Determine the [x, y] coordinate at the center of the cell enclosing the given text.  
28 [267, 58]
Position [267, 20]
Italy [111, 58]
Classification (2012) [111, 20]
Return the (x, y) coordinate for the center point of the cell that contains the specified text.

================

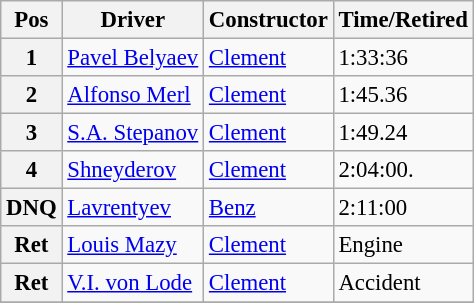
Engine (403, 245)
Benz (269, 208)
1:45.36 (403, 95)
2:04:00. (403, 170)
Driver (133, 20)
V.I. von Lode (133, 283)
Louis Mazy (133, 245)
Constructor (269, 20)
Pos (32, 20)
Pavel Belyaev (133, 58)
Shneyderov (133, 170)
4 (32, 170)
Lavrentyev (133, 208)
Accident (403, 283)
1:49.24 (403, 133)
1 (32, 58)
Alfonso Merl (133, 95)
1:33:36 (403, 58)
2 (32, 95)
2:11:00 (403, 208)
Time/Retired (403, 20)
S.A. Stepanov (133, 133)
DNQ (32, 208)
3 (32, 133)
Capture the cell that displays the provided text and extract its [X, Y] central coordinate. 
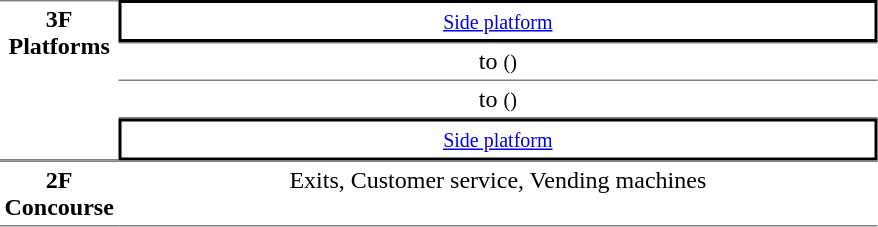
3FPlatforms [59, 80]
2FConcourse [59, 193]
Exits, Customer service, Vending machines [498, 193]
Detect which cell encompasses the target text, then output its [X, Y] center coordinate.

================

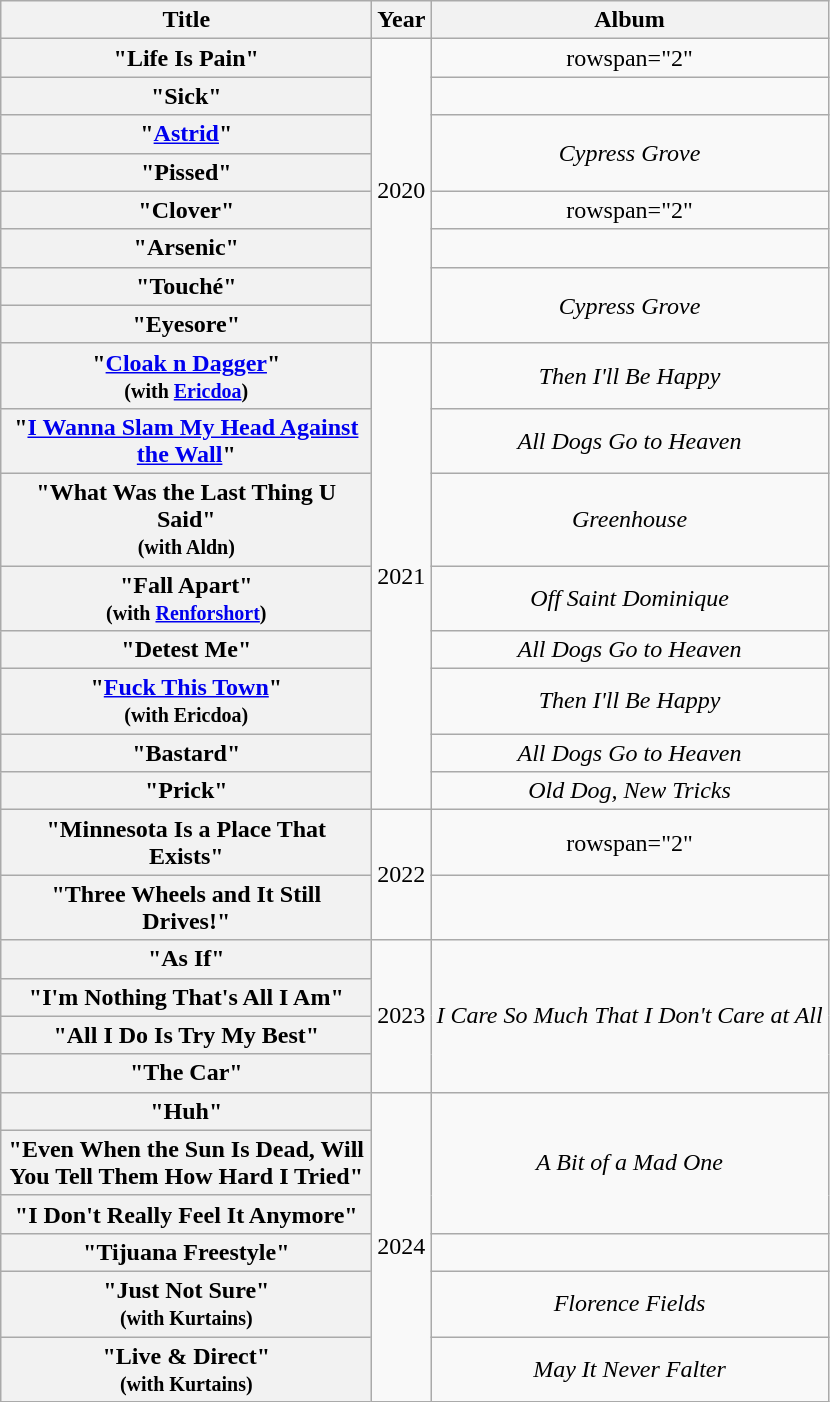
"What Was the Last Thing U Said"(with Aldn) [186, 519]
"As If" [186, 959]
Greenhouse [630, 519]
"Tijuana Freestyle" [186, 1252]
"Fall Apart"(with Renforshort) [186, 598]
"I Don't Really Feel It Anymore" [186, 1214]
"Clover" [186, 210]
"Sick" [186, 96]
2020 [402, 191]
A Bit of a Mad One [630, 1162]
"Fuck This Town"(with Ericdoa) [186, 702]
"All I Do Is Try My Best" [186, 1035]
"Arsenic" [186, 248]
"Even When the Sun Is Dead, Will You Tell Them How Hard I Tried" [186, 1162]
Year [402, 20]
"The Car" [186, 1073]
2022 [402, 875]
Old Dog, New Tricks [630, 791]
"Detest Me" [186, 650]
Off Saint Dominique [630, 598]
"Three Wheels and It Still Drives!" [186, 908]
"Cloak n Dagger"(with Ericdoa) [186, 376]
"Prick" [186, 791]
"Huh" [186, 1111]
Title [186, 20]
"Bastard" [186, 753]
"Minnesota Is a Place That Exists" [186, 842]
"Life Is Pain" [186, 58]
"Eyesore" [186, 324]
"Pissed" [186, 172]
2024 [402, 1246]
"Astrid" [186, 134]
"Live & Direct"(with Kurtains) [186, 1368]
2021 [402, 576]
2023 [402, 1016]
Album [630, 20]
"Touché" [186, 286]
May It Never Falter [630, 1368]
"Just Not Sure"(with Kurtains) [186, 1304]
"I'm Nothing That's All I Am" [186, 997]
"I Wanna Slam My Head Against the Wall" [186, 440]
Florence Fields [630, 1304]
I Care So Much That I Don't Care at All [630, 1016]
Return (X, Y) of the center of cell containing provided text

================

## What needs to be done
Transcribe the rows from the line with "Engine (403, 245)" to the line with "Capture the cell", reproducing each one without any change.

## Result of this task
Engine (403, 245)
Benz (269, 208)
1:45.36 (403, 95)
2:04:00. (403, 170)
Driver (133, 20)
V.I. von Lode (133, 283)
Louis Mazy (133, 245)
Constructor (269, 20)
Pos (32, 20)
Pavel Belyaev (133, 58)
Shneyderov (133, 170)
4 (32, 170)
Lavrentyev (133, 208)
Accident (403, 283)
1:49.24 (403, 133)
1 (32, 58)
Alfonso Merl (133, 95)
1:33:36 (403, 58)
2 (32, 95)
2:11:00 (403, 208)
Time/Retired (403, 20)
S.A. Stepanov (133, 133)
DNQ (32, 208)
3 (32, 133)
Capture the cell that displays the provided text and extract its [X, Y] central coordinate. 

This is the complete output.